What is being asked:
Output the full listing exactly as written, with no pictures in it.

Data excerpt:
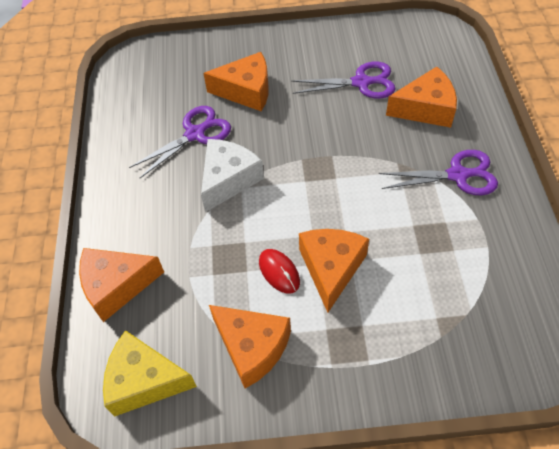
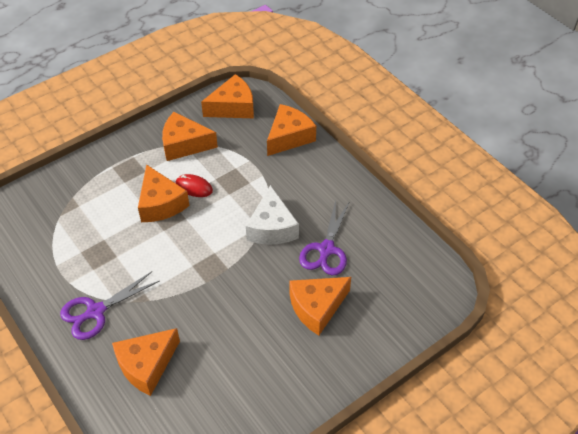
camera: 145 degrees right, 5 degrees down
(144, 380) = (233, 107): yellow cheese -> orange cheese
(361, 83) = (219, 366): purple scissors -> none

Reply to the exercise:
camera: 145 degrees right, 5 degrees down
(144, 380) = (233, 107): yellow cheese -> orange cheese
(361, 83) = (219, 366): purple scissors -> none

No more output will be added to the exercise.